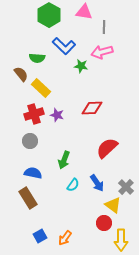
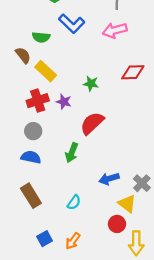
green star: (81, 66) -> (91, 84), moved
red diamond: (92, 108) -> (133, 72), moved
red semicircle: (107, 148) -> (92, 123), moved
blue semicircle: (33, 173) -> (31, 157), moved
blue arrow: (97, 183) -> (109, 179), turned 108
cyan semicircle: (73, 185) -> (74, 202), moved

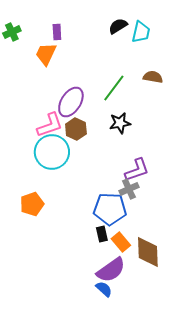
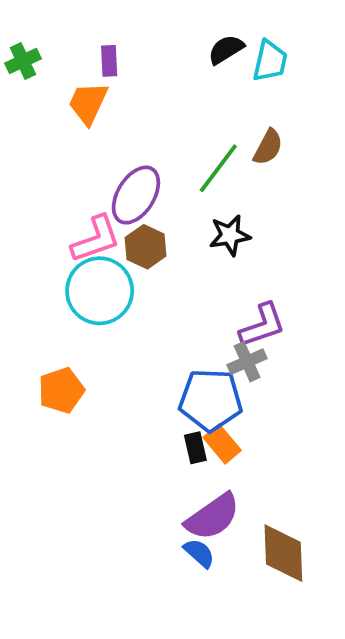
brown semicircle: (153, 77) -> (268, 147), moved, turned 108
orange rectangle: (121, 242) -> (222, 444), moved
brown diamond: (148, 252) -> (283, 553), moved

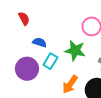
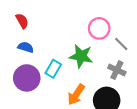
blue semicircle: (40, 42) -> (26, 47), moved

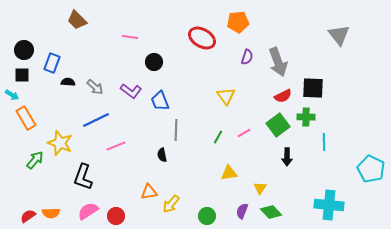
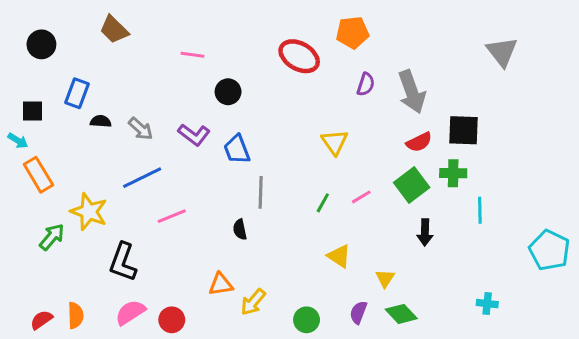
black circle: (24, 50) -> (41, 44), moved
yellow triangle: (229, 173) -> (339, 256), turned 42
cyan cross: (329, 205) -> (487, 304), size x0.5
orange semicircle: (51, 213) -> (76, 315), turned -90

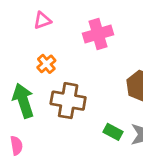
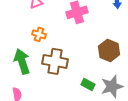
orange cross: (46, 64) -> (39, 34), turned -32

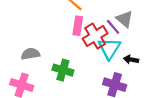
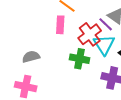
pink rectangle: (78, 26) -> (60, 25), moved
green cross: (63, 70) -> (80, 59), moved

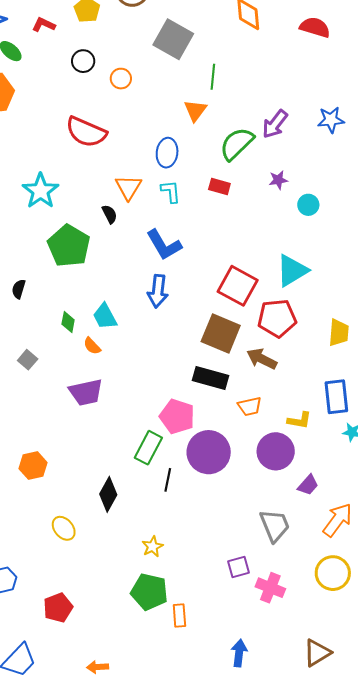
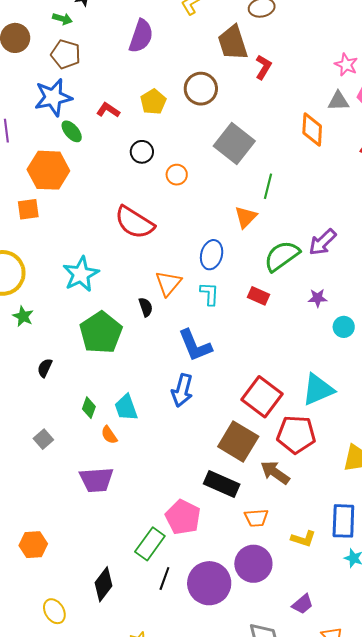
purple circle: (276, 451) -> (253, 564), moved
purple circle: (209, 452) -> (209, 583), moved

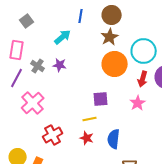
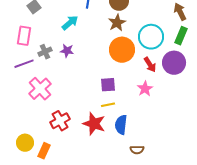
gray cross: (38, 66) -> (45, 52), turned 32
purple line: (17, 78) -> (24, 64), turned 42
red arrow: (143, 79) -> (150, 65), turned -49
yellow line: (90, 119) -> (108, 105), moved
red star: (87, 138) -> (94, 124), size x1.6

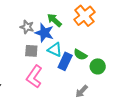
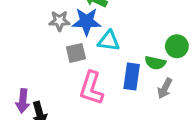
green semicircle: (80, 55) -> (155, 63), moved
blue rectangle: (65, 61) -> (132, 77), moved

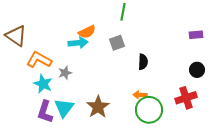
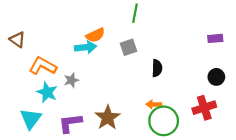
brown triangle: (16, 36) -> (17, 40), size x0.7
cyan triangle: (64, 108) -> (31, 119), moved
purple L-shape: (45, 112) -> (70, 123), moved, turned 65

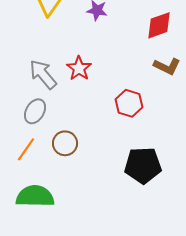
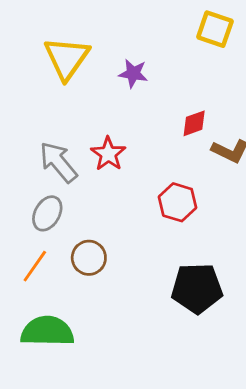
red diamond: (159, 25) -> (194, 123), moved, size x0.7

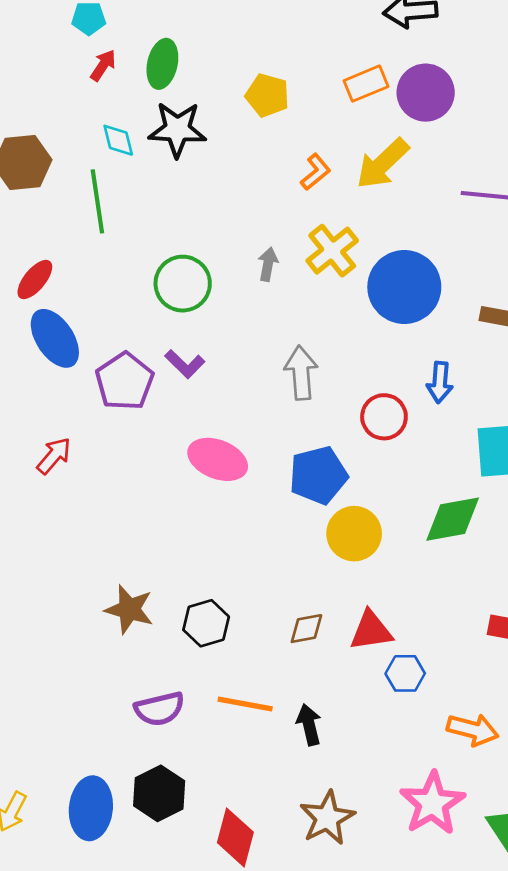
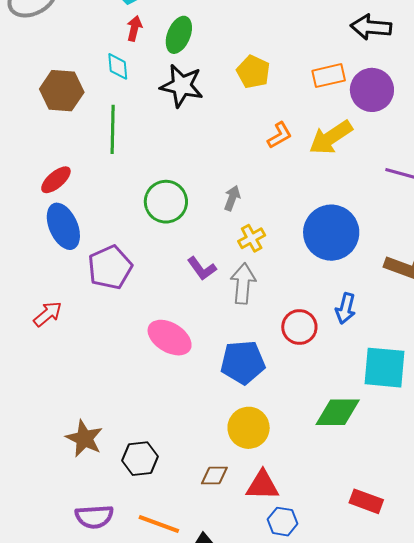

## Required work
Please show every line of the records that holds the word "arrow".

## Answer to the problem
blue arrow: (97, 183) -> (109, 179), turned 108
red arrow: (143, 79) -> (150, 65), turned -49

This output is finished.